[Start of Attachment]

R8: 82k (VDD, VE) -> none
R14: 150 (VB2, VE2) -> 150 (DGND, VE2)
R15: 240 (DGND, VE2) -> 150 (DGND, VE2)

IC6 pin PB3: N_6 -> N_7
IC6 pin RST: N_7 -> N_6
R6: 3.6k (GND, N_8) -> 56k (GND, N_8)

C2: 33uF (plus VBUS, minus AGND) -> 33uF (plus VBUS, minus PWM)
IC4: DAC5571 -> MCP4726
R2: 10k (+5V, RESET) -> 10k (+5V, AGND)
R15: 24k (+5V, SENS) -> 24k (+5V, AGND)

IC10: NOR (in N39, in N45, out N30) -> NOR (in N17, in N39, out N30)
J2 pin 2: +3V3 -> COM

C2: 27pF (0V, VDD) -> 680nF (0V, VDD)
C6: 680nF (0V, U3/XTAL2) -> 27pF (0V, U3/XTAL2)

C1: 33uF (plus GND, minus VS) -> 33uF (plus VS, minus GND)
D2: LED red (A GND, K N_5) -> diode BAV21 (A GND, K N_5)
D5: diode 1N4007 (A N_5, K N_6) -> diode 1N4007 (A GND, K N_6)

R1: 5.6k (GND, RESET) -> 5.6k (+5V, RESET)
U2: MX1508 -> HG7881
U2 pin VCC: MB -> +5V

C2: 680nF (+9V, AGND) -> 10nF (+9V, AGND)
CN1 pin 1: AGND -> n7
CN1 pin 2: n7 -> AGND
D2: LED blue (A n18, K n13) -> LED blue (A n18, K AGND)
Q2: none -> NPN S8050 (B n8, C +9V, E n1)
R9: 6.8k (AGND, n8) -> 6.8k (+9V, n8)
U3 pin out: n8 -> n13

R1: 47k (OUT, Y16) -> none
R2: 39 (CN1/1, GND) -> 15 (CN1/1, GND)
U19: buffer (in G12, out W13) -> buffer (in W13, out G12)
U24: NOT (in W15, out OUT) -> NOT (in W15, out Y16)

[End of Attachment]

**Assigned task**
The response must repeat exactly the lines from the top of the material through the line containing "R2: 10k (+5V, RESET) -> 10k (+5V, AGND)", both included, with no other output.

**Reply to the exercise**
R8: 82k (VDD, VE) -> none
R14: 150 (VB2, VE2) -> 150 (DGND, VE2)
R15: 240 (DGND, VE2) -> 150 (DGND, VE2)

IC6 pin PB3: N_6 -> N_7
IC6 pin RST: N_7 -> N_6
R6: 3.6k (GND, N_8) -> 56k (GND, N_8)

C2: 33uF (plus VBUS, minus AGND) -> 33uF (plus VBUS, minus PWM)
IC4: DAC5571 -> MCP4726
R2: 10k (+5V, RESET) -> 10k (+5V, AGND)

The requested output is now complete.